Stored dataset items:

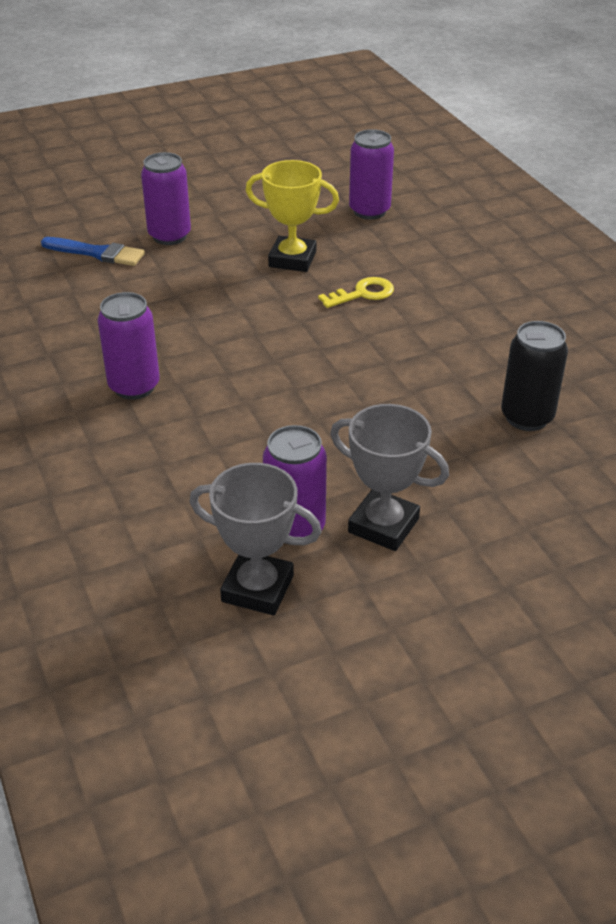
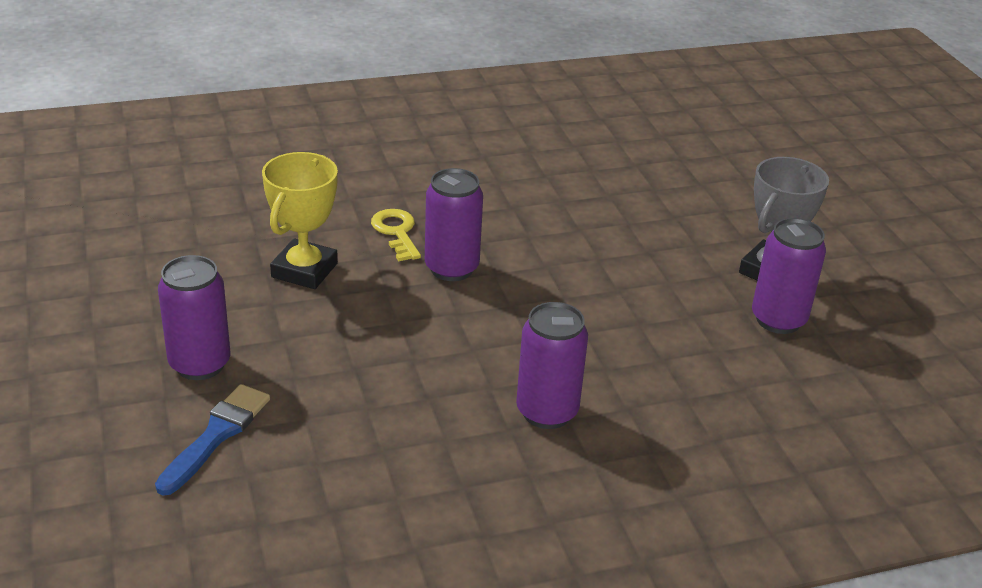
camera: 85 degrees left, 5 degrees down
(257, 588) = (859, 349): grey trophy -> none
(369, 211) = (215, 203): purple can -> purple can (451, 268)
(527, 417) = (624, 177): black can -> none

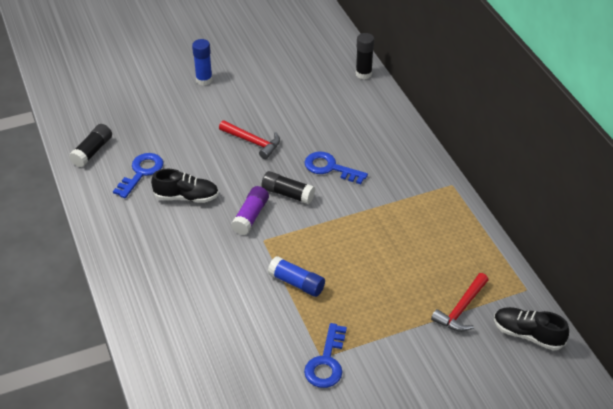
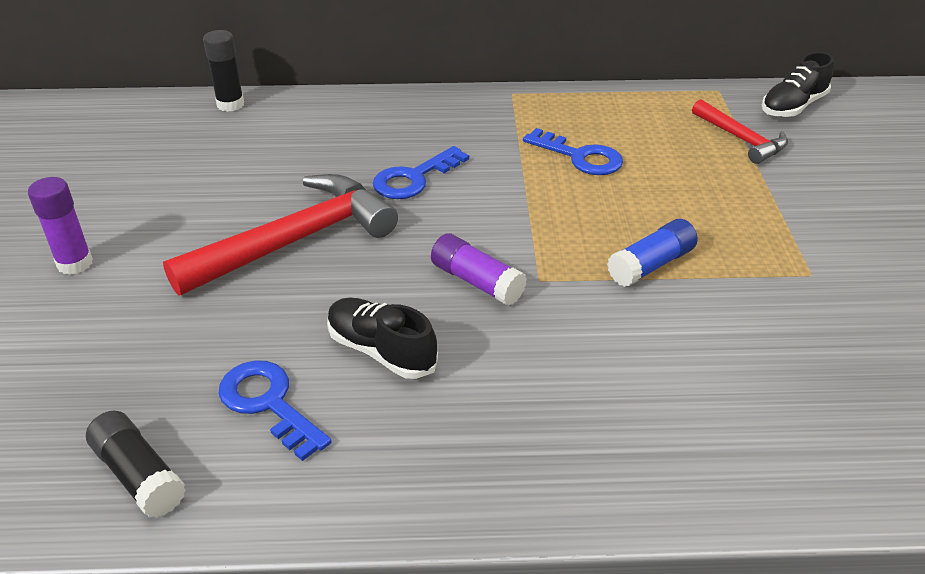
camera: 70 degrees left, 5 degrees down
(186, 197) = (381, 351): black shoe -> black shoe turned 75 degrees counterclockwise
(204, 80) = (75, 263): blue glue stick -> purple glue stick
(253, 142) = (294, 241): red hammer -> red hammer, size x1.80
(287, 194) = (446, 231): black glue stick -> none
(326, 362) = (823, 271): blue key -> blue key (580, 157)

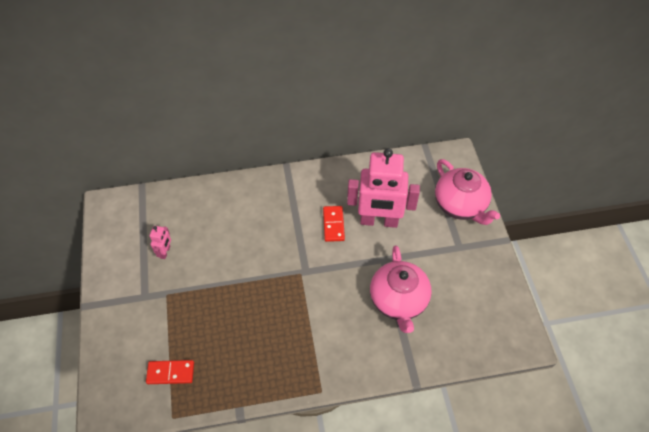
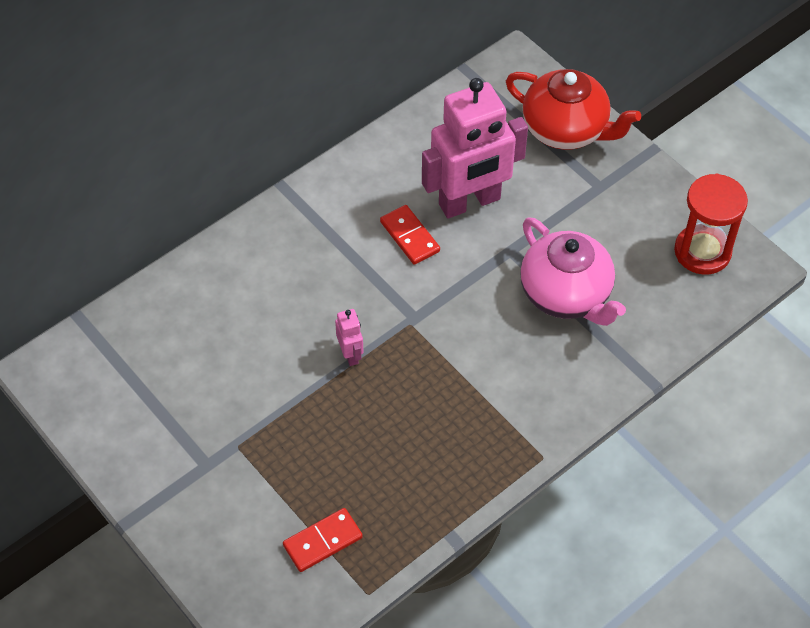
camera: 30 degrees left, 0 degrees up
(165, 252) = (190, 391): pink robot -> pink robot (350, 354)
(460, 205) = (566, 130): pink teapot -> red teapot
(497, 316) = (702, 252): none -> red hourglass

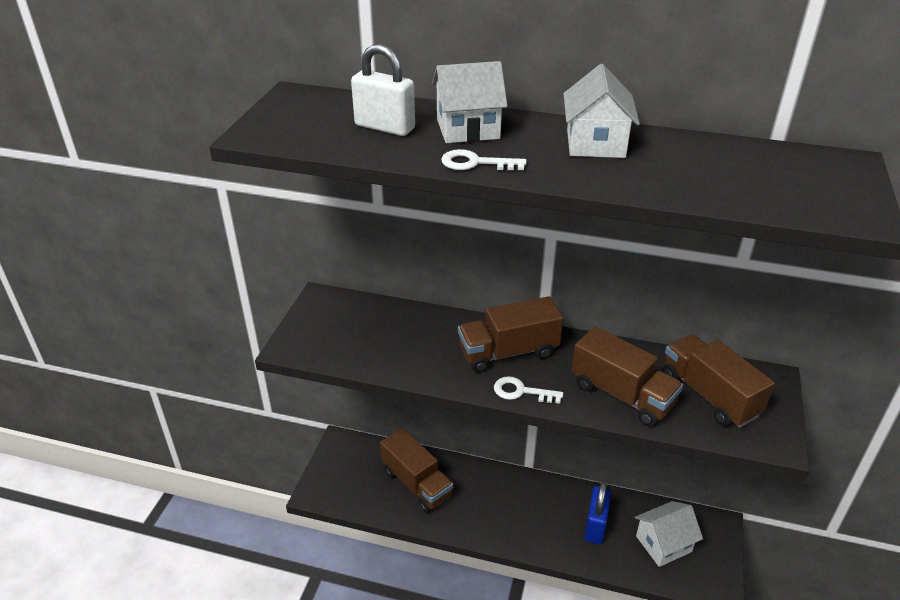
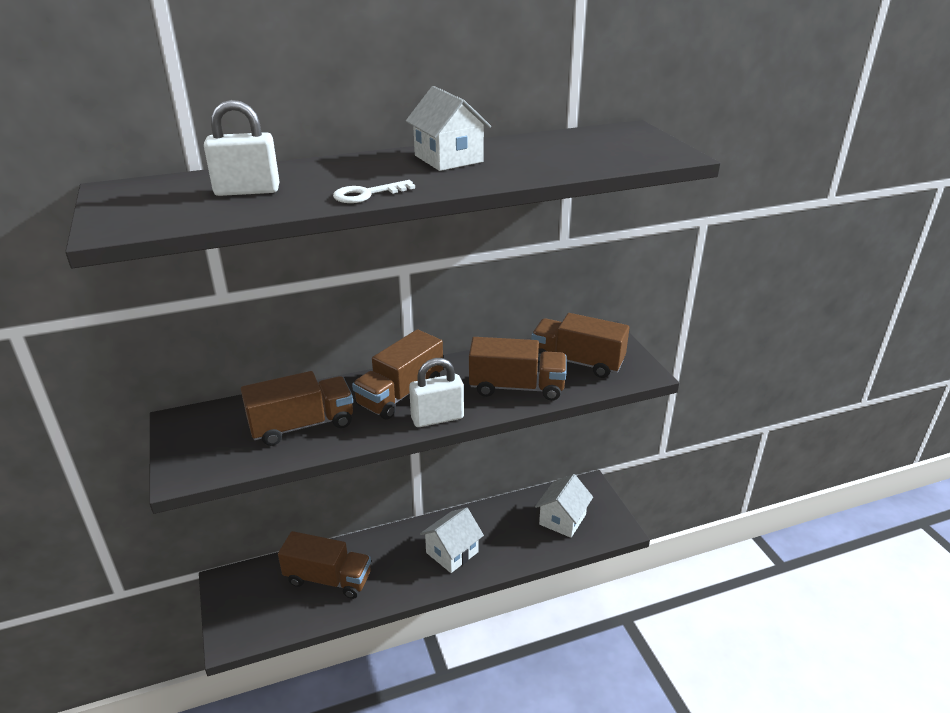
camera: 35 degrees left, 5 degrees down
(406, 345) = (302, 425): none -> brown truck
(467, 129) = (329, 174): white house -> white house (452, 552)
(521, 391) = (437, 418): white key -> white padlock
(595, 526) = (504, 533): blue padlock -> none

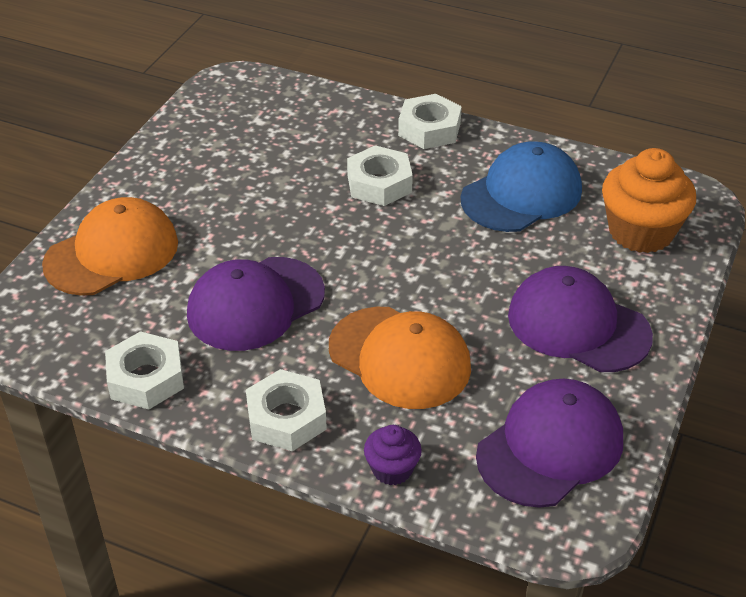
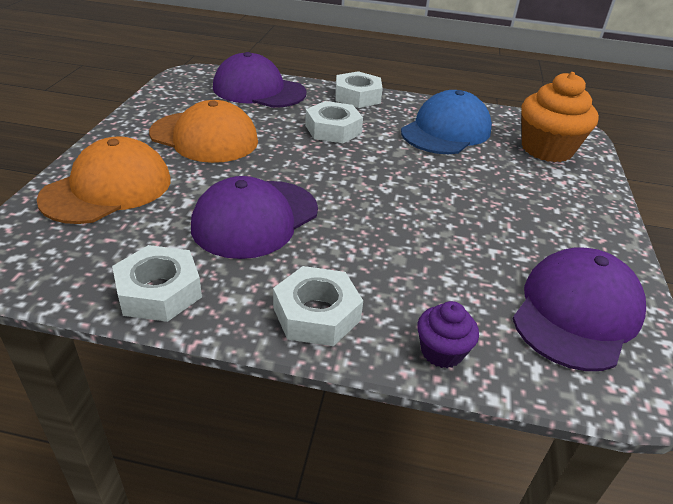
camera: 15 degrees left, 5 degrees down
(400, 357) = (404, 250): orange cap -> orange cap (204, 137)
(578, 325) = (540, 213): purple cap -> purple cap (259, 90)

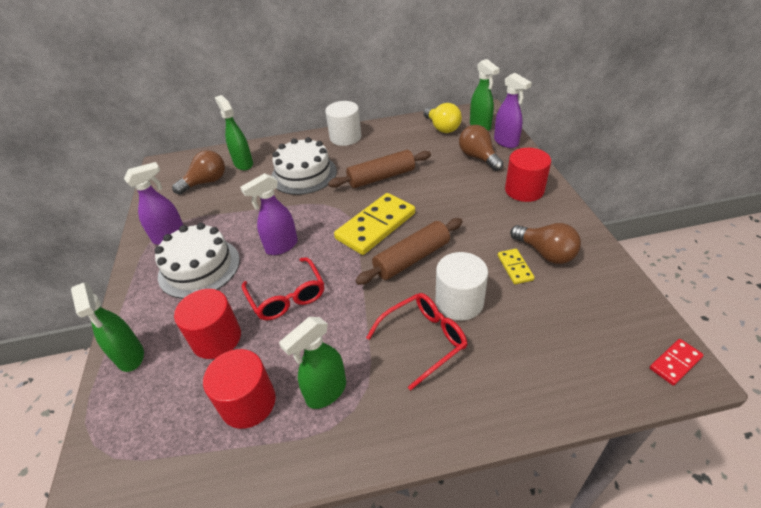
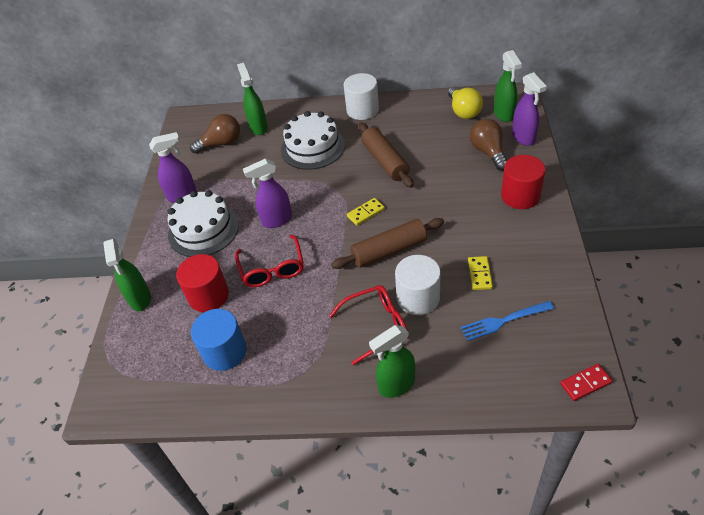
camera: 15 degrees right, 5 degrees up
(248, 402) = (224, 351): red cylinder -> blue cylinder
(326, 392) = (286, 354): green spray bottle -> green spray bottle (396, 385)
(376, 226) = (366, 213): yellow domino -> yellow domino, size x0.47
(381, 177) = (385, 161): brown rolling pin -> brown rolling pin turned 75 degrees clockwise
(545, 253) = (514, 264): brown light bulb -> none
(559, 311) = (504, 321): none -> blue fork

• _What the task requires_:
Filter the records down to the lines that contain the string "none", and copy those lines.

• _Answer_:
(257, 588) = (859, 349): grey trophy -> none
(527, 417) = (624, 177): black can -> none
(287, 194) = (446, 231): black glue stick -> none
(497, 316) = (702, 252): none -> red hourglass
(406, 345) = (302, 425): none -> brown truck
(595, 526) = (504, 533): blue padlock -> none
(545, 253) = (514, 264): brown light bulb -> none
(559, 311) = (504, 321): none -> blue fork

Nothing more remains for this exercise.